Data extracts below:
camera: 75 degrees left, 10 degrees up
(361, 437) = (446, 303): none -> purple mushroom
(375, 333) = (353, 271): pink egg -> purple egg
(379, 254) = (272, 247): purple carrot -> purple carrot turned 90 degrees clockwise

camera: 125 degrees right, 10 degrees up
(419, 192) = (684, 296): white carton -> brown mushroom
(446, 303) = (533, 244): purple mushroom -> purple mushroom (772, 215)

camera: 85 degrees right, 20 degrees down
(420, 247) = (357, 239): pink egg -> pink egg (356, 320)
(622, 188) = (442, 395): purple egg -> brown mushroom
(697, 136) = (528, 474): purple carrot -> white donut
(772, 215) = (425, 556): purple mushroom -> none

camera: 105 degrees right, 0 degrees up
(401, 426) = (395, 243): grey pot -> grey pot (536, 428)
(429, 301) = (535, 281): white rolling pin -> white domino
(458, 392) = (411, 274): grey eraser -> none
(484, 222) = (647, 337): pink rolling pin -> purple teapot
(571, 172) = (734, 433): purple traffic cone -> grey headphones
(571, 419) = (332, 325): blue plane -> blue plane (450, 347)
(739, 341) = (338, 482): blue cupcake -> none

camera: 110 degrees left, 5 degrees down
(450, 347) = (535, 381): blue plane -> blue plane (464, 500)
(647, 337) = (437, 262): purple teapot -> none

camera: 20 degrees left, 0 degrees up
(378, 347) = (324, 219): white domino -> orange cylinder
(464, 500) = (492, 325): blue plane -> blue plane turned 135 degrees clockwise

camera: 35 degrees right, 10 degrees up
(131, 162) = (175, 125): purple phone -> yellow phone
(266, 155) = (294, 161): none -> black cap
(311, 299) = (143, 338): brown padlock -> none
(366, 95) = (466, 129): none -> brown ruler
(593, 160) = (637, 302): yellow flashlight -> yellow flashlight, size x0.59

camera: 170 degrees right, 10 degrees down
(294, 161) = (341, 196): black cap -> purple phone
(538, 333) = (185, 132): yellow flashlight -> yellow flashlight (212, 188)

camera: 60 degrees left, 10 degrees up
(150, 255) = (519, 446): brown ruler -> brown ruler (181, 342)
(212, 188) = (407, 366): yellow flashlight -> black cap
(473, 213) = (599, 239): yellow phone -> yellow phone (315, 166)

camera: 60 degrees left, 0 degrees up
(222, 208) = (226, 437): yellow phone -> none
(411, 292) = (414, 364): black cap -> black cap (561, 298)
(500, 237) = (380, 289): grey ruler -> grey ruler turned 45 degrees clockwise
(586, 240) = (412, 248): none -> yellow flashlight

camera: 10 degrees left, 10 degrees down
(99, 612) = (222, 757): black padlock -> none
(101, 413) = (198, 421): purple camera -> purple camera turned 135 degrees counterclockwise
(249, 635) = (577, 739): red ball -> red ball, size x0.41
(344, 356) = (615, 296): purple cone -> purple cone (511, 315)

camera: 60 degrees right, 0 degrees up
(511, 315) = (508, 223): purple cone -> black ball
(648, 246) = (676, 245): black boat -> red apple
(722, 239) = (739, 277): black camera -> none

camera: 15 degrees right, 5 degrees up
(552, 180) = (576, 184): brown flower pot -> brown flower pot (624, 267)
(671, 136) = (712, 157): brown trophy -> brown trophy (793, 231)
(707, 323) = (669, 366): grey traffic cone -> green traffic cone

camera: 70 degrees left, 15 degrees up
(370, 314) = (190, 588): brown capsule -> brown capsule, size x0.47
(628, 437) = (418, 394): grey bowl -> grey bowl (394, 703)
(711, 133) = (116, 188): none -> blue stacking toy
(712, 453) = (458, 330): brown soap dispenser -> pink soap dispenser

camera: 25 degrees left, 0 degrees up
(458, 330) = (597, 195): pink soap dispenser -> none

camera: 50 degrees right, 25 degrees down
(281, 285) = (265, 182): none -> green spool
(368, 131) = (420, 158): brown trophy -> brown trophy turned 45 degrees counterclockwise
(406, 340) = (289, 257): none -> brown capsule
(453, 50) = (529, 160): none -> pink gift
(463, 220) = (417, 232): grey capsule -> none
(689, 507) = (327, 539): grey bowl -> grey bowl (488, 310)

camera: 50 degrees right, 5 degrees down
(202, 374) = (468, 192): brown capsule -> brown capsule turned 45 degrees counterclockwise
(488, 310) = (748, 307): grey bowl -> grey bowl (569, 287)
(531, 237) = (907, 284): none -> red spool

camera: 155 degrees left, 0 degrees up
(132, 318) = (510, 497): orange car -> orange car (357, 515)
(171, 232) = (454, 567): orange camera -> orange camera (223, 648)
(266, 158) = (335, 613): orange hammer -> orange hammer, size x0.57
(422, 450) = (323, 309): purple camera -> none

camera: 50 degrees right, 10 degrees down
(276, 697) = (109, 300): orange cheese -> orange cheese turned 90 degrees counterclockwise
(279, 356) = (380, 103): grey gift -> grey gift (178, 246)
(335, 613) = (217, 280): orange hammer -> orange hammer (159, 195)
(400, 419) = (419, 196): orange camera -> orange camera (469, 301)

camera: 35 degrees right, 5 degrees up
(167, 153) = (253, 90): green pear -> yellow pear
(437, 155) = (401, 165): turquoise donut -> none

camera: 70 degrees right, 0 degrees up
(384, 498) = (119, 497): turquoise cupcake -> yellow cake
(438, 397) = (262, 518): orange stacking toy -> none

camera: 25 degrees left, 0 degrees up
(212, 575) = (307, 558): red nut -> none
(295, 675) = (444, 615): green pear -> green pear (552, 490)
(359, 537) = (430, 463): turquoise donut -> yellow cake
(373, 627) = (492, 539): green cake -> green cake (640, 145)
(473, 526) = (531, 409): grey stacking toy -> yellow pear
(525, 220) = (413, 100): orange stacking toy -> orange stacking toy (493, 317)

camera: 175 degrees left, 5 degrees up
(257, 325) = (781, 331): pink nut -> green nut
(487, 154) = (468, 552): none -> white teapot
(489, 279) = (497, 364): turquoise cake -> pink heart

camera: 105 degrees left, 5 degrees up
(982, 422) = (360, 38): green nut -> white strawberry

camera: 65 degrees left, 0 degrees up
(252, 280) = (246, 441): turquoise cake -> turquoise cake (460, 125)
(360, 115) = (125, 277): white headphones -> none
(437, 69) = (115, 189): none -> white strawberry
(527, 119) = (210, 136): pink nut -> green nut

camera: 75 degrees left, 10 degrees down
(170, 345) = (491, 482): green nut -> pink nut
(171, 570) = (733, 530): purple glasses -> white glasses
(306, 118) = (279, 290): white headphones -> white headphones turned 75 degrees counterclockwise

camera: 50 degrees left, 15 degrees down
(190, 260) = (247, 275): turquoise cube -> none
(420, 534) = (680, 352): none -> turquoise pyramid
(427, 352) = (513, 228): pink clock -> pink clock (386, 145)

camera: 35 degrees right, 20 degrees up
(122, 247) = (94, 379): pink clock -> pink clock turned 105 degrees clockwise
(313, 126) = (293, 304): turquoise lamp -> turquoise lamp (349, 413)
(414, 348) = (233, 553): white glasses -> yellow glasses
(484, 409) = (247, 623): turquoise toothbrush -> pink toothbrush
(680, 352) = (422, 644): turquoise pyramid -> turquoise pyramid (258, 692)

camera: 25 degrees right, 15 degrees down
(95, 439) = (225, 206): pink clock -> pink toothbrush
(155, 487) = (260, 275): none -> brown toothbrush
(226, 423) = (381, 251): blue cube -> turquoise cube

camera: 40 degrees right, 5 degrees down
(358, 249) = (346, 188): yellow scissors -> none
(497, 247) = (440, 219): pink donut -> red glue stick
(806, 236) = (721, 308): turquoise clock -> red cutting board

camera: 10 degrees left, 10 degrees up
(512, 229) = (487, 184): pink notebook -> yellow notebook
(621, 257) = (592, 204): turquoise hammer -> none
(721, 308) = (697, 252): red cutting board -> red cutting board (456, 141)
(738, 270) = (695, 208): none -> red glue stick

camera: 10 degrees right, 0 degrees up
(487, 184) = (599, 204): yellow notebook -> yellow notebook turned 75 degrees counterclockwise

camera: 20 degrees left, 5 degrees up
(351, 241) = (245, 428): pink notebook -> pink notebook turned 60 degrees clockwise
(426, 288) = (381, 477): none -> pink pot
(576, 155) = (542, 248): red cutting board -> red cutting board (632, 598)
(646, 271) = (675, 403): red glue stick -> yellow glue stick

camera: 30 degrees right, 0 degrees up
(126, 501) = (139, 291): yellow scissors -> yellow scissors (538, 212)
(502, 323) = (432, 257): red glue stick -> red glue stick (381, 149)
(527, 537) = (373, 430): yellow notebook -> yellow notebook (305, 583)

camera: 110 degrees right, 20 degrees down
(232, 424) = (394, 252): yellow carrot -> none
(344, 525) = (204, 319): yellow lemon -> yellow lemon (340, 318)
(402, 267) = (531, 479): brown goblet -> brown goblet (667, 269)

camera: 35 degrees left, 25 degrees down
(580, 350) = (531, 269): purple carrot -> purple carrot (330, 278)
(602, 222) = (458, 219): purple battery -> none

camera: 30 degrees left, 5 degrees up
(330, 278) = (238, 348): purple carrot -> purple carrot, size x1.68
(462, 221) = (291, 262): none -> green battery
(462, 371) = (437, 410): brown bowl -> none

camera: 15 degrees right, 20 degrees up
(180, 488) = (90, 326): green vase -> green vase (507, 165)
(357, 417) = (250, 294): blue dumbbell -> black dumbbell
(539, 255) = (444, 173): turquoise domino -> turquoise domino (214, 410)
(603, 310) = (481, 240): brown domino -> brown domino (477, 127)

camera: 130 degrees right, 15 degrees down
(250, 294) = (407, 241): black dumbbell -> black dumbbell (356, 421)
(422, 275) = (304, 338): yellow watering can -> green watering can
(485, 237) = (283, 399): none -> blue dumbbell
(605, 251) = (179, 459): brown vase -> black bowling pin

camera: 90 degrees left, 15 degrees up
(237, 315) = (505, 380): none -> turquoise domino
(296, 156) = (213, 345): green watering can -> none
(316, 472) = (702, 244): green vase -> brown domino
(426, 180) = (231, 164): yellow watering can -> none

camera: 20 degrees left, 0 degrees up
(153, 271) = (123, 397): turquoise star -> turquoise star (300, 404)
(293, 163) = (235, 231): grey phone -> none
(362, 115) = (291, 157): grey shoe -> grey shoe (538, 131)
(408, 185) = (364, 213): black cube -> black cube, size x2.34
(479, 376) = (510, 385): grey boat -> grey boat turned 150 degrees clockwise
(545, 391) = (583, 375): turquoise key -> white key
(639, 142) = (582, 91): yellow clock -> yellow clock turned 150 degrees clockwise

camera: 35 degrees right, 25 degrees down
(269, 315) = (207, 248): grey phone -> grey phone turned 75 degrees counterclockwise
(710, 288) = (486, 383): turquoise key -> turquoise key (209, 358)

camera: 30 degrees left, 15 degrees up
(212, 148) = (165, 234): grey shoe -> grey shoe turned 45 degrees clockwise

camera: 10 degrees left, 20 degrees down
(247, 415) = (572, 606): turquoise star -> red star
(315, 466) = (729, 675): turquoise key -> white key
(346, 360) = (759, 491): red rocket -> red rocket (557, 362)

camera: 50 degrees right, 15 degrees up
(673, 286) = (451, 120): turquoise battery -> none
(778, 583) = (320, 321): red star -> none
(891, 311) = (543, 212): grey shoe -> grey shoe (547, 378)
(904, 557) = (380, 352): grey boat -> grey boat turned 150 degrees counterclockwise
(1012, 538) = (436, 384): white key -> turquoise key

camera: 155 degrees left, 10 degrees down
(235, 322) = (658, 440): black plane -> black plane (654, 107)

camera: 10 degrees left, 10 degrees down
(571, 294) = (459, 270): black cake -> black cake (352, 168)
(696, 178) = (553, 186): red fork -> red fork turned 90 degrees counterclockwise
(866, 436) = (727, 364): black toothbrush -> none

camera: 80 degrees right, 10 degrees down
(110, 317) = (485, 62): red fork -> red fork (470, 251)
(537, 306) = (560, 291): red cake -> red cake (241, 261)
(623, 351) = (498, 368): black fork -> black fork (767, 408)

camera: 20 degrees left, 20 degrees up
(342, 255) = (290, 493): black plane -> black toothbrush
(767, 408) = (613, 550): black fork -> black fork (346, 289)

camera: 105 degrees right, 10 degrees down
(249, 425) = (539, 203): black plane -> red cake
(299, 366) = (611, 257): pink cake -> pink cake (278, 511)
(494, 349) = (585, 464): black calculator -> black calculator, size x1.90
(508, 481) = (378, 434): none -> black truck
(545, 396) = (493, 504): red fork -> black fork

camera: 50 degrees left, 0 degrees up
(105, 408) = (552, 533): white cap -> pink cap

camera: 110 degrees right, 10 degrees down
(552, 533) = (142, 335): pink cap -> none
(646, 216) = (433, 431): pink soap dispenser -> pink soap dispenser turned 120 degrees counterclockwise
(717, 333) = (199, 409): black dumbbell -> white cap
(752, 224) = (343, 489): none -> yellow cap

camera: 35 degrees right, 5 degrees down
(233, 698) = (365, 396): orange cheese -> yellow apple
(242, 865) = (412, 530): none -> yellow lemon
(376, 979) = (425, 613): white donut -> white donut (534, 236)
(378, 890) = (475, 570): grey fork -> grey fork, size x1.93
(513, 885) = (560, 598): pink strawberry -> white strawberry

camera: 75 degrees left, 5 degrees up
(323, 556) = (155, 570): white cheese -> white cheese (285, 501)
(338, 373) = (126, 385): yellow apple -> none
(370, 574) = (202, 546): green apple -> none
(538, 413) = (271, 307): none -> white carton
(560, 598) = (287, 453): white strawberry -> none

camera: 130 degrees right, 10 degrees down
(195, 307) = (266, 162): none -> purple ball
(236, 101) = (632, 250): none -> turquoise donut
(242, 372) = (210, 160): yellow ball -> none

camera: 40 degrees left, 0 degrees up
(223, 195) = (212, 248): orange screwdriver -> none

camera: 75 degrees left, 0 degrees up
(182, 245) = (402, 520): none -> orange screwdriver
End of Data extracts.
Search the records for the string "shoe" and report each line that has it.

Result for this task:
(362, 115) = (291, 157): grey shoe -> grey shoe (538, 131)
(212, 148) = (165, 234): grey shoe -> grey shoe turned 45 degrees clockwise
(891, 311) = (543, 212): grey shoe -> grey shoe (547, 378)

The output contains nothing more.